_Problem_.
For this listing, the lines between the one holding "(192, 211) = (222, 333): orange" and the one holding "(575, 421) = (951, 243): yellow", inclusive, must be set down exactly.

_Supplied information_.
════

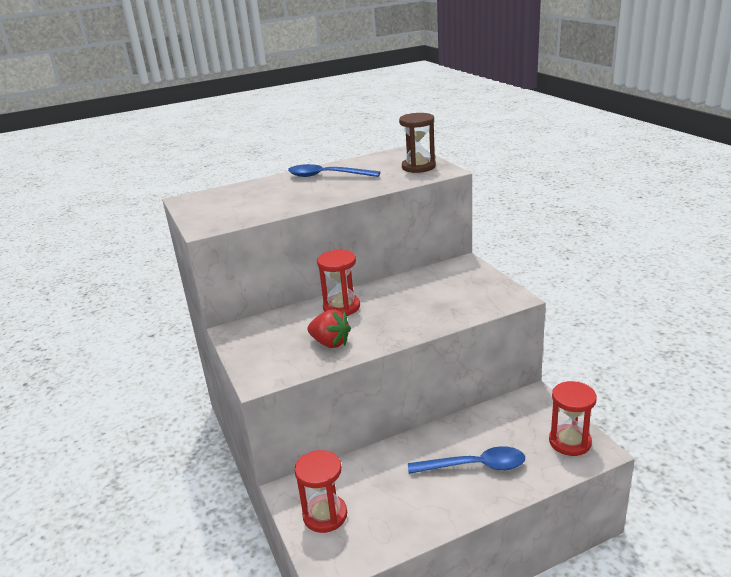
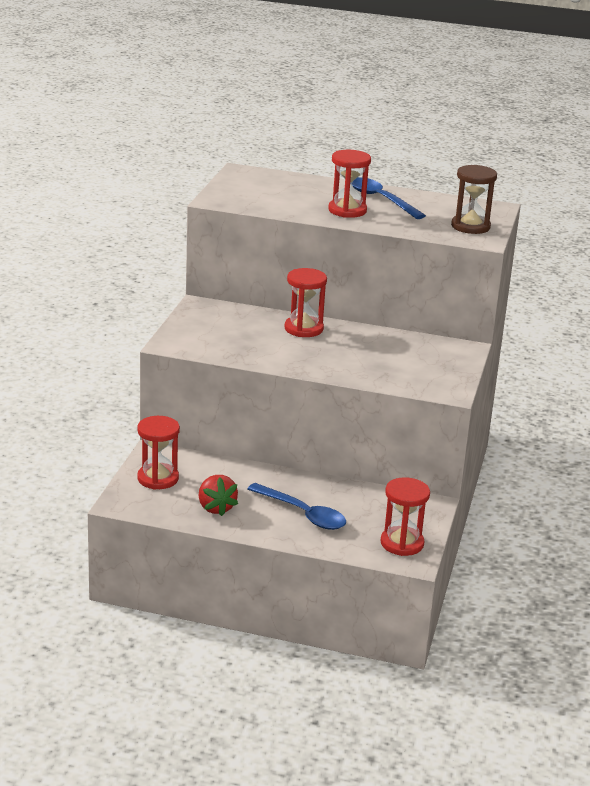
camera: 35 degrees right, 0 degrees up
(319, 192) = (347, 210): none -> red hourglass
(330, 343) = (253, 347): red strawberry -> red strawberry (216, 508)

════

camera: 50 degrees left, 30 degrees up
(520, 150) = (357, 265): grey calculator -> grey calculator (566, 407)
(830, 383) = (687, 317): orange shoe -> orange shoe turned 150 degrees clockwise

════

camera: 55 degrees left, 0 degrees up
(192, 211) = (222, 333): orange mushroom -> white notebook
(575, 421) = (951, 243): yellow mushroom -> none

════

_Task result_.
(192, 211) = (222, 333): orange mushroom -> white notebook
(575, 421) = (951, 243): yellow mushroom -> none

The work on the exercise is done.